- [THE TASK]:
Once the line holding "white jar: 3 -> 4" is found in the entries below, restate it and each line after it word for word, with no pictures.

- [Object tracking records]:
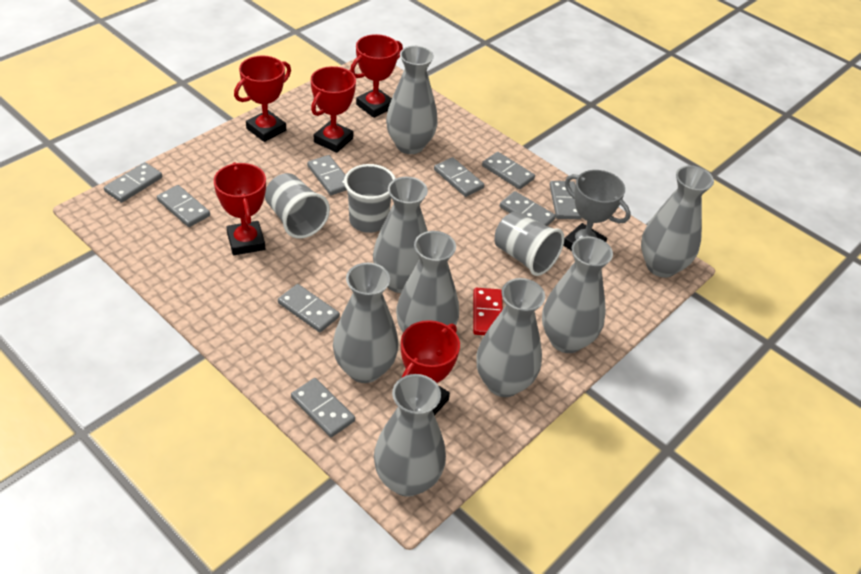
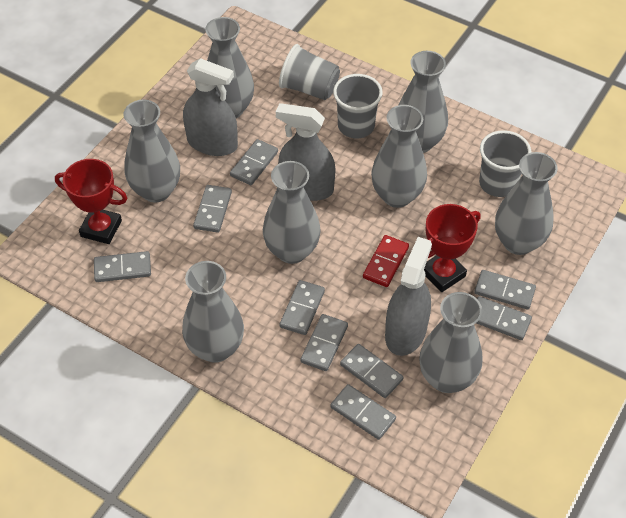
grey spray bottle: 0 -> 3
grey trophy: 1 -> 0
red trophy: 5 -> 2

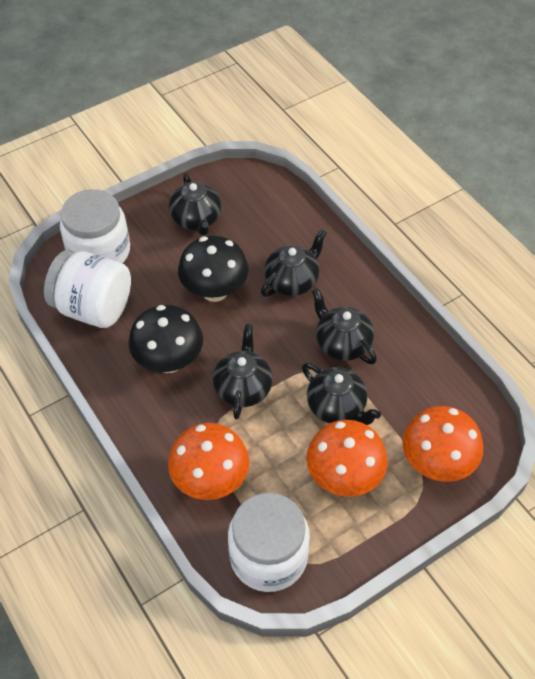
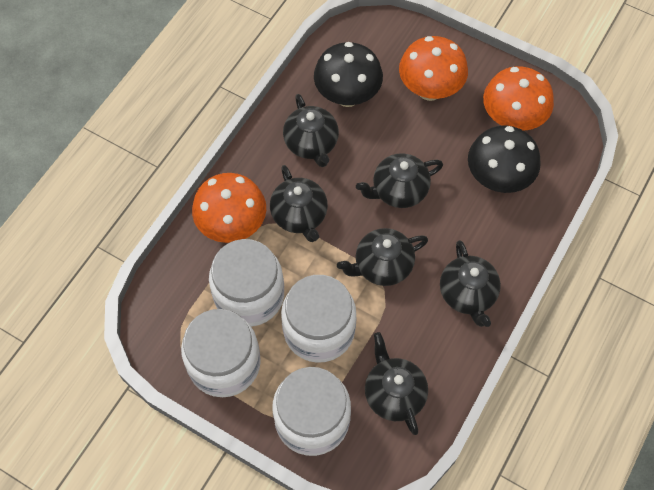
black teapot: 5 -> 6
white jar: 3 -> 4

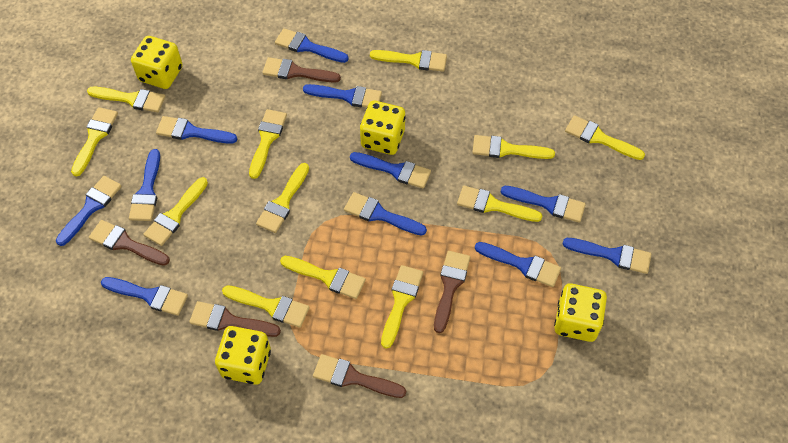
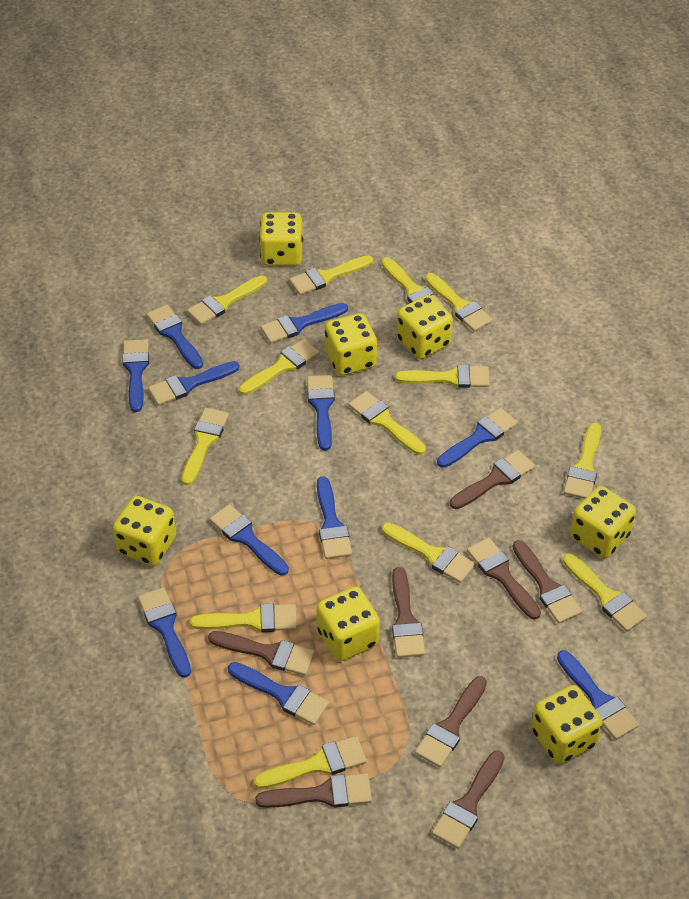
brown brush: 5 -> 8
yellow brush: 12 -> 13
yellow dice: 4 -> 7

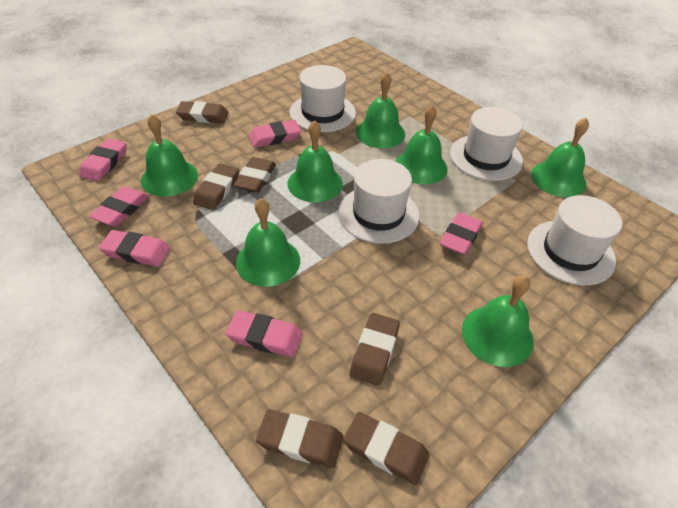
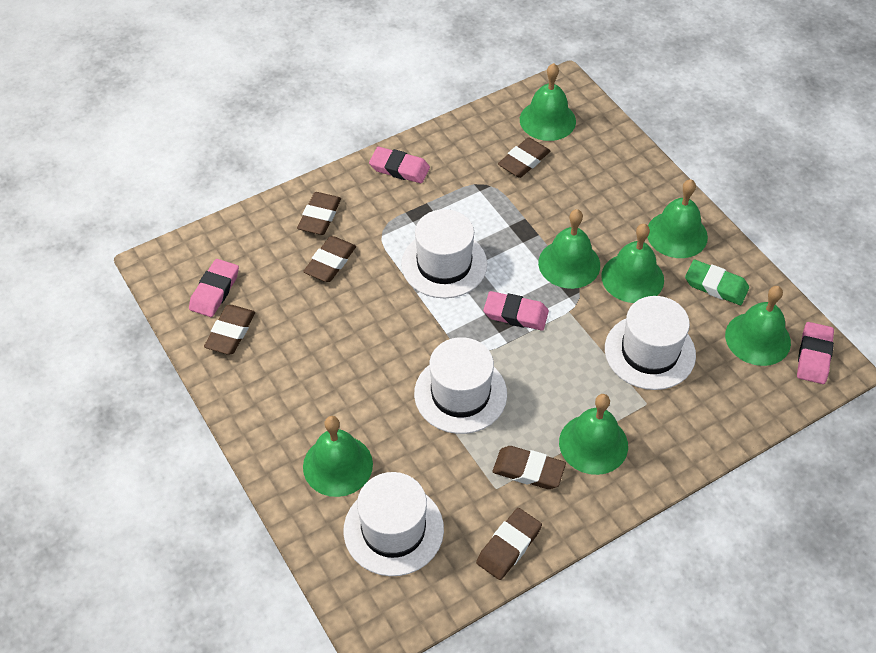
green eraser: 0 -> 1
pink eraser: 6 -> 4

- [YOUR SOLUTION]:
white jar: 3 -> 4

brown brush: 5 -> 8
yellow brush: 12 -> 13
yellow dice: 4 -> 7

green eraser: 0 -> 1
pink eraser: 6 -> 4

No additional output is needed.